From the records below, print exactly the lines starting at the one containing "rug: (188, 198)" and ending at the one containing "window: (362, 284) -> (227, 133), moved", ends included, and nothing else.

DATASET ENTRIES Block Start

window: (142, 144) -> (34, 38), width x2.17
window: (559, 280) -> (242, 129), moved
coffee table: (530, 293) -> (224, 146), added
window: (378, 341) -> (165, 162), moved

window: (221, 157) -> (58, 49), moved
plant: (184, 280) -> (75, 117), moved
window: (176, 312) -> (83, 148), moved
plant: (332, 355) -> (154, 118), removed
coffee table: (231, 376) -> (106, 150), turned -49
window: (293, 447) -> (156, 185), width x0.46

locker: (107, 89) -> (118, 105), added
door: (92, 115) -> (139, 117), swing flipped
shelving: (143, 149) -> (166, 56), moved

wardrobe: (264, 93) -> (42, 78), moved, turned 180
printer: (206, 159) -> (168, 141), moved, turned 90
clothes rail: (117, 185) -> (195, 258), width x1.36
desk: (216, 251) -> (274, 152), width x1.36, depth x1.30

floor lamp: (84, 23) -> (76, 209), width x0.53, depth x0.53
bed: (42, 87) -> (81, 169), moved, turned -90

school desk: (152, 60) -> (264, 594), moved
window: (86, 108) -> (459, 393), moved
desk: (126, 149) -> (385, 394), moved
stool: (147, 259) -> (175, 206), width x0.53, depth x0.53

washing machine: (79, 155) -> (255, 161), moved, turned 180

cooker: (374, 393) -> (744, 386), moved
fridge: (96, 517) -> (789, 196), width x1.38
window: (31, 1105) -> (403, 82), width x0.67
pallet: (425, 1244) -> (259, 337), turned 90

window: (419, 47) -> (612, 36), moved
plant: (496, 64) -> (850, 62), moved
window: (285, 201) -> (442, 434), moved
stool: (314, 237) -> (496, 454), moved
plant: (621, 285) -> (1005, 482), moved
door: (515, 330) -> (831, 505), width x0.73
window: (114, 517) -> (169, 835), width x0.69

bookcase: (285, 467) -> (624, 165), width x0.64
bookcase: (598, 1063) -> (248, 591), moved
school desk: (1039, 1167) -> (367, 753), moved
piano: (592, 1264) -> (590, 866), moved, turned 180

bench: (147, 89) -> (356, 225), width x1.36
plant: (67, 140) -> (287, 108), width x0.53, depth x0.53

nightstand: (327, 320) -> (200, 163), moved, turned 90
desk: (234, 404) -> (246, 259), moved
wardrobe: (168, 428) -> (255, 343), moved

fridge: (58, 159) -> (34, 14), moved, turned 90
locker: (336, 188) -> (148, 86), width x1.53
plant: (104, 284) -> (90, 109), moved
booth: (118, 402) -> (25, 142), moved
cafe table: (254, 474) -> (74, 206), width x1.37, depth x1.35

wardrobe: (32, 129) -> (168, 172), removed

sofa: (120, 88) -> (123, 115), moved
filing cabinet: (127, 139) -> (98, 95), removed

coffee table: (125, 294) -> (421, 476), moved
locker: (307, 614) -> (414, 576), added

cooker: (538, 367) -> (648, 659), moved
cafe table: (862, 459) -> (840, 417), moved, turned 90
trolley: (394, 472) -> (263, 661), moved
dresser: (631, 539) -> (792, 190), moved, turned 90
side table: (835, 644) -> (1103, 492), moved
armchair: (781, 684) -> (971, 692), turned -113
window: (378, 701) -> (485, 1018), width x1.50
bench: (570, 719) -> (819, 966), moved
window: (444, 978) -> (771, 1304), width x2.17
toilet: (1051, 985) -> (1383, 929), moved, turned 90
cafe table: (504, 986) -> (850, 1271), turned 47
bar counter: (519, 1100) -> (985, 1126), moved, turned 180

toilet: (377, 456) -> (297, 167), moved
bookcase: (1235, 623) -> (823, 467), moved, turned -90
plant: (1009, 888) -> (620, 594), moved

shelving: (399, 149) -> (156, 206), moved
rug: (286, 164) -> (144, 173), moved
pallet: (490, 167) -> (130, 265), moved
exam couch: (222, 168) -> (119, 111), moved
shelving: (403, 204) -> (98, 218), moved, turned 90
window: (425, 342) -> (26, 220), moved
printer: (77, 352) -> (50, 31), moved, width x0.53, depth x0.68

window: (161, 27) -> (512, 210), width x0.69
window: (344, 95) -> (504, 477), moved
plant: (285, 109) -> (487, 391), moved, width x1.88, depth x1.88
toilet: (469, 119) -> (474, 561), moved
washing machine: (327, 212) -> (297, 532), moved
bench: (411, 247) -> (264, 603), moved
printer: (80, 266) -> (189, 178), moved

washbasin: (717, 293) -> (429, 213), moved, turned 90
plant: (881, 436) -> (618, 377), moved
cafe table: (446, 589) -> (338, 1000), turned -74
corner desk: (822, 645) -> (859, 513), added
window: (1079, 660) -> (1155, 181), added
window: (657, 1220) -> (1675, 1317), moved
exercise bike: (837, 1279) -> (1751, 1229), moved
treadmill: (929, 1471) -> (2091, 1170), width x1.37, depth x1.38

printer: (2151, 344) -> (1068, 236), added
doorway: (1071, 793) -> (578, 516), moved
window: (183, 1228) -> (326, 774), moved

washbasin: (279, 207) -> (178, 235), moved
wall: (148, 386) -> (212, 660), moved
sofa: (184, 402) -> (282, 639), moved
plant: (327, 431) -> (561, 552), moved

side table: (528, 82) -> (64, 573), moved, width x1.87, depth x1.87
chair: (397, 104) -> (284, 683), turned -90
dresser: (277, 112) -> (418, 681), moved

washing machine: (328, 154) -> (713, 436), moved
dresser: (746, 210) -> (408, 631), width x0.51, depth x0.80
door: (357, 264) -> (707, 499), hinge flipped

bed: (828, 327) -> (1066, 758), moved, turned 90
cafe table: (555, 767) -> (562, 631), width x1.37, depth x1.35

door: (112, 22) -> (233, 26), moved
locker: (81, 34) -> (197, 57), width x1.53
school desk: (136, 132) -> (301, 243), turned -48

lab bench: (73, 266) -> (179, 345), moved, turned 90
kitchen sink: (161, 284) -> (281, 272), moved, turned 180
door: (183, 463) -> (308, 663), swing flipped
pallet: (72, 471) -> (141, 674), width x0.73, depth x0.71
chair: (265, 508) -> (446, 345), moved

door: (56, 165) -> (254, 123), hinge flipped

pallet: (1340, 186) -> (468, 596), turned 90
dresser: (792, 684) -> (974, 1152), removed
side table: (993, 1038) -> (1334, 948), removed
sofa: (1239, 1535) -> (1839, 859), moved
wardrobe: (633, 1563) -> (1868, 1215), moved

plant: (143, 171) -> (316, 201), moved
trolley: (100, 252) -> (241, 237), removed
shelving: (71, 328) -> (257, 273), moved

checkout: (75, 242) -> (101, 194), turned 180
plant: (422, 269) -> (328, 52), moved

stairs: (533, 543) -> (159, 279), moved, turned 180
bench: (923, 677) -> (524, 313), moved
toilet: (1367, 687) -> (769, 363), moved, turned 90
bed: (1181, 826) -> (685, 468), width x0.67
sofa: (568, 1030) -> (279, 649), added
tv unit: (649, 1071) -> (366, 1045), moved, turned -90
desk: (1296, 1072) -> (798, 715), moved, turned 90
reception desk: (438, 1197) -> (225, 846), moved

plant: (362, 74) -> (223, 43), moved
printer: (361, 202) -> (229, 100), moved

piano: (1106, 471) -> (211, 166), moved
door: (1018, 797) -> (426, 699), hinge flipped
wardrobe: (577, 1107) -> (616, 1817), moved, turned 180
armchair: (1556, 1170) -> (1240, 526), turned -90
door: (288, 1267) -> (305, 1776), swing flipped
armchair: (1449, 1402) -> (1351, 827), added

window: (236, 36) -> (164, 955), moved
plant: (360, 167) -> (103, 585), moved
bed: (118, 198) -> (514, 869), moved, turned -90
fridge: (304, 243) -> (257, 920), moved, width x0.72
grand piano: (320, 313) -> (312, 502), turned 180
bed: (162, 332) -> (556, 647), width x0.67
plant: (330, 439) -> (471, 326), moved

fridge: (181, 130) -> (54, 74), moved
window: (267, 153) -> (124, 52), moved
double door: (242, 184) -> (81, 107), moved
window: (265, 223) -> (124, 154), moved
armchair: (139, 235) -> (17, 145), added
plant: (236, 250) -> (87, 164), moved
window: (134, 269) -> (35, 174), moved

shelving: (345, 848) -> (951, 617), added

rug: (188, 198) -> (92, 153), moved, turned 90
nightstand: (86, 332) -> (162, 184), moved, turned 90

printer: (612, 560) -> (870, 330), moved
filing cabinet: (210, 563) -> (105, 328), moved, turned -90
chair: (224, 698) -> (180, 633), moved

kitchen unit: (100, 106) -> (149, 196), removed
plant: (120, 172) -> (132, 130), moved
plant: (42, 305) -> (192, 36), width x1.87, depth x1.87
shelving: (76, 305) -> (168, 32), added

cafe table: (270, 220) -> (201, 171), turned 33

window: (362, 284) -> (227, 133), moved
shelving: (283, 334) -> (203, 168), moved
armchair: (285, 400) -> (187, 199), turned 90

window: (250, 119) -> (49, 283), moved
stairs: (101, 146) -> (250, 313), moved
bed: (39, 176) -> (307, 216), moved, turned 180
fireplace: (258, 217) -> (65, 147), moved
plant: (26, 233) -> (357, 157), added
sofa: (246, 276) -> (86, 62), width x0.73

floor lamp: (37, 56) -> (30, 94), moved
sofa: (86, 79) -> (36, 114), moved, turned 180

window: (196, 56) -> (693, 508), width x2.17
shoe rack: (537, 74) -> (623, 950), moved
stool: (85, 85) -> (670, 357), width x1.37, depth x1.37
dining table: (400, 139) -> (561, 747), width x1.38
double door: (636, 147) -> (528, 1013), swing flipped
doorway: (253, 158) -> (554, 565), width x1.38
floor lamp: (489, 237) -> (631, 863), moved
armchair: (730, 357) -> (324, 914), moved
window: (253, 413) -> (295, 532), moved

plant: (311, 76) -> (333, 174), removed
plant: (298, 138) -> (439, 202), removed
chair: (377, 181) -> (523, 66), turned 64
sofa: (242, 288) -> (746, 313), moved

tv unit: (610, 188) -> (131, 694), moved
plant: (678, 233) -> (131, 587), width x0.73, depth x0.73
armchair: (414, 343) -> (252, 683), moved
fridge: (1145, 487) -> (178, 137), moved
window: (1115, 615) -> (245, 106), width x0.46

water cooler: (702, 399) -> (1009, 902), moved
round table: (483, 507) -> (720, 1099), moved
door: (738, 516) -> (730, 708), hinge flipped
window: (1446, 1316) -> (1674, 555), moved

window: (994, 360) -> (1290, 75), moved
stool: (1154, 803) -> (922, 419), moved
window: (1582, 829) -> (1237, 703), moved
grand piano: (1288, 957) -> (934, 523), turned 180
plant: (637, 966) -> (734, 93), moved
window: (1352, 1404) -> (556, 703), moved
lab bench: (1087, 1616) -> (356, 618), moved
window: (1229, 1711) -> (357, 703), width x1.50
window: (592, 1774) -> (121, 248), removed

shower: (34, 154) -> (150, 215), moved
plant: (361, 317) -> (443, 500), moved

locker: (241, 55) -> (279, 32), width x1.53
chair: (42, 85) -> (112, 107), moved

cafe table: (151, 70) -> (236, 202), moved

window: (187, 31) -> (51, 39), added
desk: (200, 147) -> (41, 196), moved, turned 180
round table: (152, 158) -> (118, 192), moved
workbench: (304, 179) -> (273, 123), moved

DATASET ENTRIES Block End

> PROBLEM SOLUTION:
rug: (188, 198) -> (92, 153), moved, turned 90
nightstand: (86, 332) -> (162, 184), moved, turned 90

printer: (612, 560) -> (870, 330), moved
filing cabinet: (210, 563) -> (105, 328), moved, turned -90
chair: (224, 698) -> (180, 633), moved

kitchen unit: (100, 106) -> (149, 196), removed
plant: (120, 172) -> (132, 130), moved
plant: (42, 305) -> (192, 36), width x1.87, depth x1.87
shelving: (76, 305) -> (168, 32), added

cafe table: (270, 220) -> (201, 171), turned 33

window: (362, 284) -> (227, 133), moved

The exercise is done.